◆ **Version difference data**
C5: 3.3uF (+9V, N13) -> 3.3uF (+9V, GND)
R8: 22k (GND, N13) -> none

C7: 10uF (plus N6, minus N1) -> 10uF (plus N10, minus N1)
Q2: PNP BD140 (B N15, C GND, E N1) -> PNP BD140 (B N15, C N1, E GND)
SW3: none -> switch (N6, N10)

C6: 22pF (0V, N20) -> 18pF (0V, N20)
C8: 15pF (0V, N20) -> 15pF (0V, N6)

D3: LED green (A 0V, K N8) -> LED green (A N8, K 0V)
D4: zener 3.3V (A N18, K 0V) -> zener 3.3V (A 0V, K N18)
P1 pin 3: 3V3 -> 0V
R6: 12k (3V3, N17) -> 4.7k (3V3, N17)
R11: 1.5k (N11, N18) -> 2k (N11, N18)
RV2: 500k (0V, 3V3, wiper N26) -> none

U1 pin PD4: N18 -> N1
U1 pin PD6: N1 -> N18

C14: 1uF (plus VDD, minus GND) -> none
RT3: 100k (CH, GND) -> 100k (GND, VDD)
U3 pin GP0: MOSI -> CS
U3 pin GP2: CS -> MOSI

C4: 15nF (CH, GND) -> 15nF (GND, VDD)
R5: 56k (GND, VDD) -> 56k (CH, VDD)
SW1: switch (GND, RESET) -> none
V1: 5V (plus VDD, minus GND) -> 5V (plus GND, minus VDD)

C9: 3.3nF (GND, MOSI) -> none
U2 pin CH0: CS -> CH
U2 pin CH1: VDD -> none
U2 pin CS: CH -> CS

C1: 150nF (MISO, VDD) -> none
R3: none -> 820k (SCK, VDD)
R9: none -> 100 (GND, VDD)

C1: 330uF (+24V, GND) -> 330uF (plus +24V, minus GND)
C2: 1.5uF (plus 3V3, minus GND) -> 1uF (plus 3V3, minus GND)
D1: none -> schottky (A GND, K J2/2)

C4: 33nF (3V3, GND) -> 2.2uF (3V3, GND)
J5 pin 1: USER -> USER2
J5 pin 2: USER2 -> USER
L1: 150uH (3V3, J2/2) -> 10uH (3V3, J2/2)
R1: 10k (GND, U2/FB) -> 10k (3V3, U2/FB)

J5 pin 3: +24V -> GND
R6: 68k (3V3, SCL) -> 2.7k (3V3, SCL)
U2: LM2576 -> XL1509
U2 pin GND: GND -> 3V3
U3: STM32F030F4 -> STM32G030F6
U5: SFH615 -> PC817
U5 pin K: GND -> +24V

◆ **EXERCISE BRIEF**
Set down no line except those from the one with "C4: 33nF (3V3, GND) -> 2.2uF (3V3, GND)" to the last line of the data, inclusive, each exactly as written.

◆ **REPLY TO THE TASK**
C4: 33nF (3V3, GND) -> 2.2uF (3V3, GND)
J5 pin 1: USER -> USER2
J5 pin 2: USER2 -> USER
L1: 150uH (3V3, J2/2) -> 10uH (3V3, J2/2)
R1: 10k (GND, U2/FB) -> 10k (3V3, U2/FB)

J5 pin 3: +24V -> GND
R6: 68k (3V3, SCL) -> 2.7k (3V3, SCL)
U2: LM2576 -> XL1509
U2 pin GND: GND -> 3V3
U3: STM32F030F4 -> STM32G030F6
U5: SFH615 -> PC817
U5 pin K: GND -> +24V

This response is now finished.